**EXERCISE AIM**
Copy out every line of the material below, keeping each one word for word.

Data items
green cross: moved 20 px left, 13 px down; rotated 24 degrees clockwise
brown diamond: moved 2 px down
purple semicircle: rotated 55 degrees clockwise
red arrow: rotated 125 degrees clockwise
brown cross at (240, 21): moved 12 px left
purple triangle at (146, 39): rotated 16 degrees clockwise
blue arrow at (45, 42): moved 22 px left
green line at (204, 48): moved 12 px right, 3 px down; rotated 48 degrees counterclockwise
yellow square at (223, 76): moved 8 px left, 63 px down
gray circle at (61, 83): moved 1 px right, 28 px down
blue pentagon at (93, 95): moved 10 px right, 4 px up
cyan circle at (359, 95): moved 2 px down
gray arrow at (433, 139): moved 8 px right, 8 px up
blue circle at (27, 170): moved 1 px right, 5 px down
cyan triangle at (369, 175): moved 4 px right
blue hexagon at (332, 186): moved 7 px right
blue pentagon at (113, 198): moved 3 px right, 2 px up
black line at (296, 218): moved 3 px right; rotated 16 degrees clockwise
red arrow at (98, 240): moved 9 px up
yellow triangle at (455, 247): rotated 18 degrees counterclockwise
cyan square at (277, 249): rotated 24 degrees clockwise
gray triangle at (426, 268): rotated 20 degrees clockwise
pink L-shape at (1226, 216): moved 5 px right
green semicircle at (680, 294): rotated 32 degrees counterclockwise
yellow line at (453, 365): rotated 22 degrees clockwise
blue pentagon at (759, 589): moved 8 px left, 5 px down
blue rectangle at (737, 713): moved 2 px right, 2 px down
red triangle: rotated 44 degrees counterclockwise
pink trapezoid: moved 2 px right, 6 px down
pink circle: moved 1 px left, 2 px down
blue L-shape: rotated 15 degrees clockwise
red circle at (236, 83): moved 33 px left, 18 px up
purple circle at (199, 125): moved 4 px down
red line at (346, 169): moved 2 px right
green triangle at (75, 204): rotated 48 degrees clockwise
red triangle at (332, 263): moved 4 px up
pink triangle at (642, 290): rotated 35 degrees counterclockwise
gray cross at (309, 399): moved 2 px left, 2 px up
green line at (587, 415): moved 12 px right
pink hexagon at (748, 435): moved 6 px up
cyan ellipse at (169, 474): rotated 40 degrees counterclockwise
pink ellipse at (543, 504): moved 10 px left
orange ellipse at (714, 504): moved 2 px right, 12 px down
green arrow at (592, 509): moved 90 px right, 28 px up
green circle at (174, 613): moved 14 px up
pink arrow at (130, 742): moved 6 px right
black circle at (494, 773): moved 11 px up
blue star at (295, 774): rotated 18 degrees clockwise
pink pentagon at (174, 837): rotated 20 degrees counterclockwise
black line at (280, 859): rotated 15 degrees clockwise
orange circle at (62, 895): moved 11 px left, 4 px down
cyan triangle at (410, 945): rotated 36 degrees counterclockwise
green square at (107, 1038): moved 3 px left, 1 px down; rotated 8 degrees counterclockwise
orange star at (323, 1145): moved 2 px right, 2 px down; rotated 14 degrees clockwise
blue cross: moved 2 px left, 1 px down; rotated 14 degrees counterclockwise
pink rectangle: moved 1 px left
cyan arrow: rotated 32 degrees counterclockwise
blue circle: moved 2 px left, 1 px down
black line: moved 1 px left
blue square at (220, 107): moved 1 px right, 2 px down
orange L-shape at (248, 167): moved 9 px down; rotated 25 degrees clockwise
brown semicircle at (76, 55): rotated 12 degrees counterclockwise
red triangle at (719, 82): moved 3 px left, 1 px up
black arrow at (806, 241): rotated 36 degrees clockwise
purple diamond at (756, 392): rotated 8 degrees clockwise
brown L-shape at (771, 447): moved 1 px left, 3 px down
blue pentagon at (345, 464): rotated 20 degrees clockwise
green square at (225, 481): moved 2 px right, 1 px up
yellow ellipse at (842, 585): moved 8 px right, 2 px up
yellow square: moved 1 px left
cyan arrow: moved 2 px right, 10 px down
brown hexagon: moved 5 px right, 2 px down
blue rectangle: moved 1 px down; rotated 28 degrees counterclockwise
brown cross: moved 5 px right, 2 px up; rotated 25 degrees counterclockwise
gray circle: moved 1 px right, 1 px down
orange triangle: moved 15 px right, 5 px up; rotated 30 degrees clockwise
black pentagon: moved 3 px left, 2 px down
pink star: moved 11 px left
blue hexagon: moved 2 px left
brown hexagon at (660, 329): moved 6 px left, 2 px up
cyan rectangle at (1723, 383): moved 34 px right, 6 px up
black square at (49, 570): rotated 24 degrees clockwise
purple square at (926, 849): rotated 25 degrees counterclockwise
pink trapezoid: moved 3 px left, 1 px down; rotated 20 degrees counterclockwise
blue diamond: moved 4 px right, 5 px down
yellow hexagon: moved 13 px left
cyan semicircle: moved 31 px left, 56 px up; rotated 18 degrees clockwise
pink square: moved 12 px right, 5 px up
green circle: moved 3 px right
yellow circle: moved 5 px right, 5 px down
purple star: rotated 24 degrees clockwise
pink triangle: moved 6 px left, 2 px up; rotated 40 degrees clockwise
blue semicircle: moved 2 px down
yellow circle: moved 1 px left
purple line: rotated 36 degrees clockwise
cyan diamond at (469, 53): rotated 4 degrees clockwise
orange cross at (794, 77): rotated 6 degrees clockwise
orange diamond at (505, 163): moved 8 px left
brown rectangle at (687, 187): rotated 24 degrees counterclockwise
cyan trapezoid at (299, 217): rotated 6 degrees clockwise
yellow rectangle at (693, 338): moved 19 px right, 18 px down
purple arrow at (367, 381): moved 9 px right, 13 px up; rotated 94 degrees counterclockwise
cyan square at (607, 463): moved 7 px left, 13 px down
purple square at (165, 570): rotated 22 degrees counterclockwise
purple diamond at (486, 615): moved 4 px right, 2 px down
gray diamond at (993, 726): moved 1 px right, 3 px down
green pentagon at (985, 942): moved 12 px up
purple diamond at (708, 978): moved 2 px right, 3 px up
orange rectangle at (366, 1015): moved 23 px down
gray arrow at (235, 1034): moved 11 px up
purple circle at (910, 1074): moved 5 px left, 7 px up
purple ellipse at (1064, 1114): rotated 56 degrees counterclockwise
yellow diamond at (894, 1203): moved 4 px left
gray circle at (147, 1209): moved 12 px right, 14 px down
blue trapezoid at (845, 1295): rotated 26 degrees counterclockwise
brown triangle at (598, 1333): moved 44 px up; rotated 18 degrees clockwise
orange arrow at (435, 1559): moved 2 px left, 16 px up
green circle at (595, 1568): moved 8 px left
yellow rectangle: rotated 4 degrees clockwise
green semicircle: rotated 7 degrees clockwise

**SOLUTION**
green cross: moved 20 px left, 13 px down; rotated 24 degrees clockwise
brown diamond: moved 2 px down
purple semicircle: rotated 55 degrees clockwise
red arrow: rotated 125 degrees clockwise
brown cross at (240, 21): moved 12 px left
purple triangle at (146, 39): rotated 16 degrees clockwise
blue arrow at (45, 42): moved 22 px left
green line at (204, 48): moved 12 px right, 3 px down; rotated 48 degrees counterclockwise
yellow square at (223, 76): moved 8 px left, 63 px down
gray circle at (61, 83): moved 1 px right, 28 px down
blue pentagon at (93, 95): moved 10 px right, 4 px up
cyan circle at (359, 95): moved 2 px down
gray arrow at (433, 139): moved 8 px right, 8 px up
blue circle at (27, 170): moved 1 px right, 5 px down
cyan triangle at (369, 175): moved 4 px right
blue hexagon at (332, 186): moved 7 px right
blue pentagon at (113, 198): moved 3 px right, 2 px up
black line at (296, 218): moved 3 px right; rotated 16 degrees clockwise
red arrow at (98, 240): moved 9 px up
yellow triangle at (455, 247): rotated 18 degrees counterclockwise
cyan square at (277, 249): rotated 24 degrees clockwise
gray triangle at (426, 268): rotated 20 degrees clockwise
pink L-shape at (1226, 216): moved 5 px right
green semicircle at (680, 294): rotated 32 degrees counterclockwise
yellow line at (453, 365): rotated 22 degrees clockwise
blue pentagon at (759, 589): moved 8 px left, 5 px down
blue rectangle at (737, 713): moved 2 px right, 2 px down
red triangle: rotated 44 degrees counterclockwise
pink trapezoid: moved 2 px right, 6 px down
pink circle: moved 1 px left, 2 px down
blue L-shape: rotated 15 degrees clockwise
red circle at (236, 83): moved 33 px left, 18 px up
purple circle at (199, 125): moved 4 px down
red line at (346, 169): moved 2 px right
green triangle at (75, 204): rotated 48 degrees clockwise
red triangle at (332, 263): moved 4 px up
pink triangle at (642, 290): rotated 35 degrees counterclockwise
gray cross at (309, 399): moved 2 px left, 2 px up
green line at (587, 415): moved 12 px right
pink hexagon at (748, 435): moved 6 px up
cyan ellipse at (169, 474): rotated 40 degrees counterclockwise
pink ellipse at (543, 504): moved 10 px left
orange ellipse at (714, 504): moved 2 px right, 12 px down
green arrow at (592, 509): moved 90 px right, 28 px up
green circle at (174, 613): moved 14 px up
pink arrow at (130, 742): moved 6 px right
black circle at (494, 773): moved 11 px up
blue star at (295, 774): rotated 18 degrees clockwise
pink pentagon at (174, 837): rotated 20 degrees counterclockwise
black line at (280, 859): rotated 15 degrees clockwise
orange circle at (62, 895): moved 11 px left, 4 px down
cyan triangle at (410, 945): rotated 36 degrees counterclockwise
green square at (107, 1038): moved 3 px left, 1 px down; rotated 8 degrees counterclockwise
orange star at (323, 1145): moved 2 px right, 2 px down; rotated 14 degrees clockwise
blue cross: moved 2 px left, 1 px down; rotated 14 degrees counterclockwise
pink rectangle: moved 1 px left
cyan arrow: rotated 32 degrees counterclockwise
blue circle: moved 2 px left, 1 px down
black line: moved 1 px left
blue square at (220, 107): moved 1 px right, 2 px down
orange L-shape at (248, 167): moved 9 px down; rotated 25 degrees clockwise
brown semicircle at (76, 55): rotated 12 degrees counterclockwise
red triangle at (719, 82): moved 3 px left, 1 px up
black arrow at (806, 241): rotated 36 degrees clockwise
purple diamond at (756, 392): rotated 8 degrees clockwise
brown L-shape at (771, 447): moved 1 px left, 3 px down
blue pentagon at (345, 464): rotated 20 degrees clockwise
green square at (225, 481): moved 2 px right, 1 px up
yellow ellipse at (842, 585): moved 8 px right, 2 px up
yellow square: moved 1 px left
cyan arrow: moved 2 px right, 10 px down
brown hexagon: moved 5 px right, 2 px down
blue rectangle: moved 1 px down; rotated 28 degrees counterclockwise
brown cross: moved 5 px right, 2 px up; rotated 25 degrees counterclockwise
gray circle: moved 1 px right, 1 px down
orange triangle: moved 15 px right, 5 px up; rotated 30 degrees clockwise
black pentagon: moved 3 px left, 2 px down
pink star: moved 11 px left
blue hexagon: moved 2 px left
brown hexagon at (660, 329): moved 6 px left, 2 px up
cyan rectangle at (1723, 383): moved 34 px right, 6 px up
black square at (49, 570): rotated 24 degrees clockwise
purple square at (926, 849): rotated 25 degrees counterclockwise
pink trapezoid: moved 3 px left, 1 px down; rotated 20 degrees counterclockwise
blue diamond: moved 4 px right, 5 px down
yellow hexagon: moved 13 px left
cyan semicircle: moved 31 px left, 56 px up; rotated 18 degrees clockwise
pink square: moved 12 px right, 5 px up
green circle: moved 3 px right
yellow circle: moved 5 px right, 5 px down
purple star: rotated 24 degrees clockwise
pink triangle: moved 6 px left, 2 px up; rotated 40 degrees clockwise
blue semicircle: moved 2 px down
yellow circle: moved 1 px left
purple line: rotated 36 degrees clockwise
cyan diamond at (469, 53): rotated 4 degrees clockwise
orange cross at (794, 77): rotated 6 degrees clockwise
orange diamond at (505, 163): moved 8 px left
brown rectangle at (687, 187): rotated 24 degrees counterclockwise
cyan trapezoid at (299, 217): rotated 6 degrees clockwise
yellow rectangle at (693, 338): moved 19 px right, 18 px down
purple arrow at (367, 381): moved 9 px right, 13 px up; rotated 94 degrees counterclockwise
cyan square at (607, 463): moved 7 px left, 13 px down
purple square at (165, 570): rotated 22 degrees counterclockwise
purple diamond at (486, 615): moved 4 px right, 2 px down
gray diamond at (993, 726): moved 1 px right, 3 px down
green pentagon at (985, 942): moved 12 px up
purple diamond at (708, 978): moved 2 px right, 3 px up
orange rectangle at (366, 1015): moved 23 px down
gray arrow at (235, 1034): moved 11 px up
purple circle at (910, 1074): moved 5 px left, 7 px up
purple ellipse at (1064, 1114): rotated 56 degrees counterclockwise
yellow diamond at (894, 1203): moved 4 px left
gray circle at (147, 1209): moved 12 px right, 14 px down
blue trapezoid at (845, 1295): rotated 26 degrees counterclockwise
brown triangle at (598, 1333): moved 44 px up; rotated 18 degrees clockwise
orange arrow at (435, 1559): moved 2 px left, 16 px up
green circle at (595, 1568): moved 8 px left
yellow rectangle: rotated 4 degrees clockwise
green semicircle: rotated 7 degrees clockwise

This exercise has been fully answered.